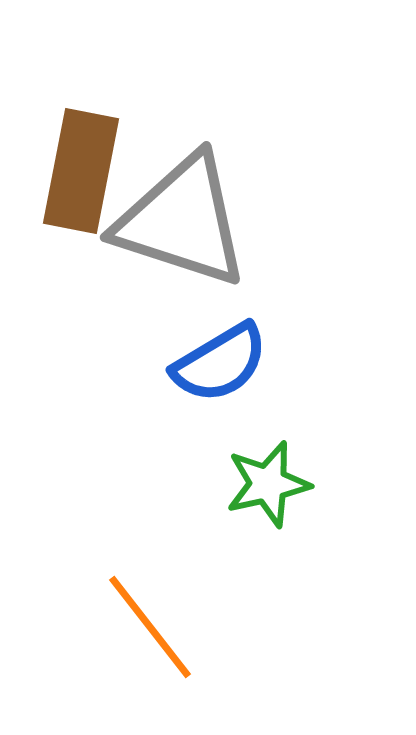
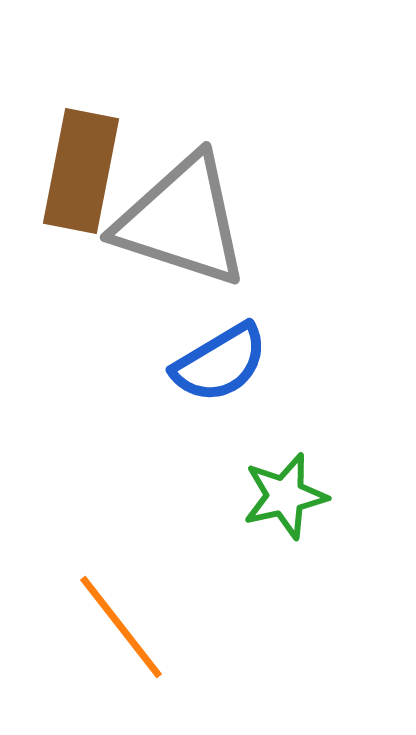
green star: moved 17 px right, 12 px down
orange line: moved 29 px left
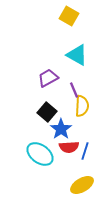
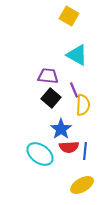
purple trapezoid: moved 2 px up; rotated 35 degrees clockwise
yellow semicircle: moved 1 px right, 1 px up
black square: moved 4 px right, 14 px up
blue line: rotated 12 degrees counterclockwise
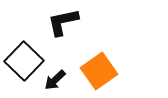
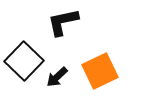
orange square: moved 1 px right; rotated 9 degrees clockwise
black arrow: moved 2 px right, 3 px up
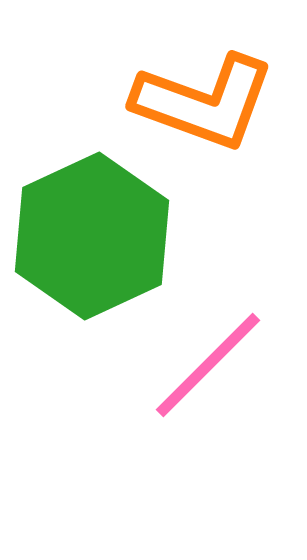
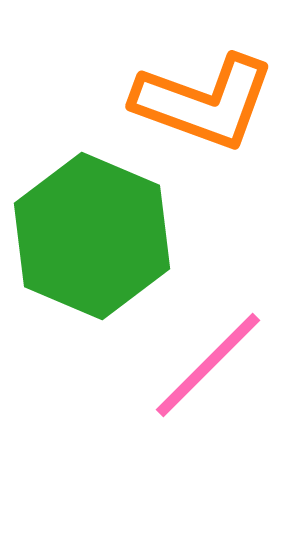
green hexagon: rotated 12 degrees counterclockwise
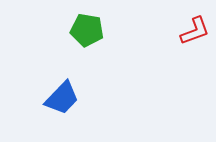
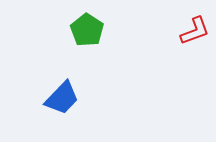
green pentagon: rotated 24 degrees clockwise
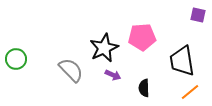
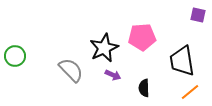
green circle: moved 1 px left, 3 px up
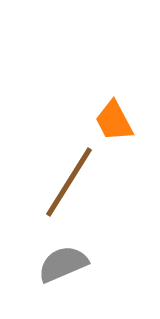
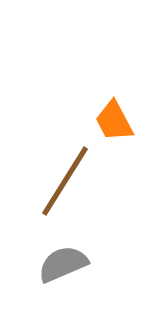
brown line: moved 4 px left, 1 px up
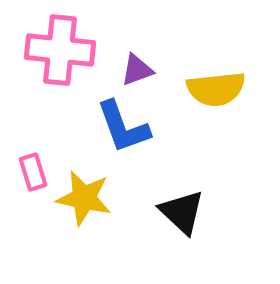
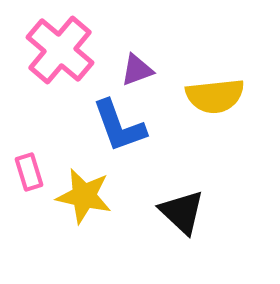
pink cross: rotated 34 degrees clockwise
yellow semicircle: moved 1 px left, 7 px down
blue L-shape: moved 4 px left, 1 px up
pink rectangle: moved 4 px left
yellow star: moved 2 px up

--------------------------------------------------

**Problem requirements**. Substitute "anticlockwise" for every occurrence of "counterclockwise" in the text lines of the material above, and give those lines again with nothing else changed and the pictures left out.

**Result of this exercise**.
green star: moved 17 px right, 12 px down
orange line: moved 29 px left
purple trapezoid: moved 2 px up; rotated 35 degrees clockwise
yellow semicircle: moved 1 px right, 1 px up
black square: moved 4 px right, 14 px up
blue line: rotated 12 degrees anticlockwise
orange square: moved 1 px right; rotated 9 degrees clockwise
black arrow: moved 2 px right, 3 px up
green hexagon: rotated 12 degrees anticlockwise
green pentagon: rotated 24 degrees clockwise
green circle: moved 1 px left, 3 px up
brown line: moved 4 px left, 1 px up
pink cross: rotated 34 degrees clockwise
yellow semicircle: moved 1 px left, 7 px down
blue L-shape: moved 4 px left, 1 px up
pink rectangle: moved 4 px left
yellow star: moved 2 px up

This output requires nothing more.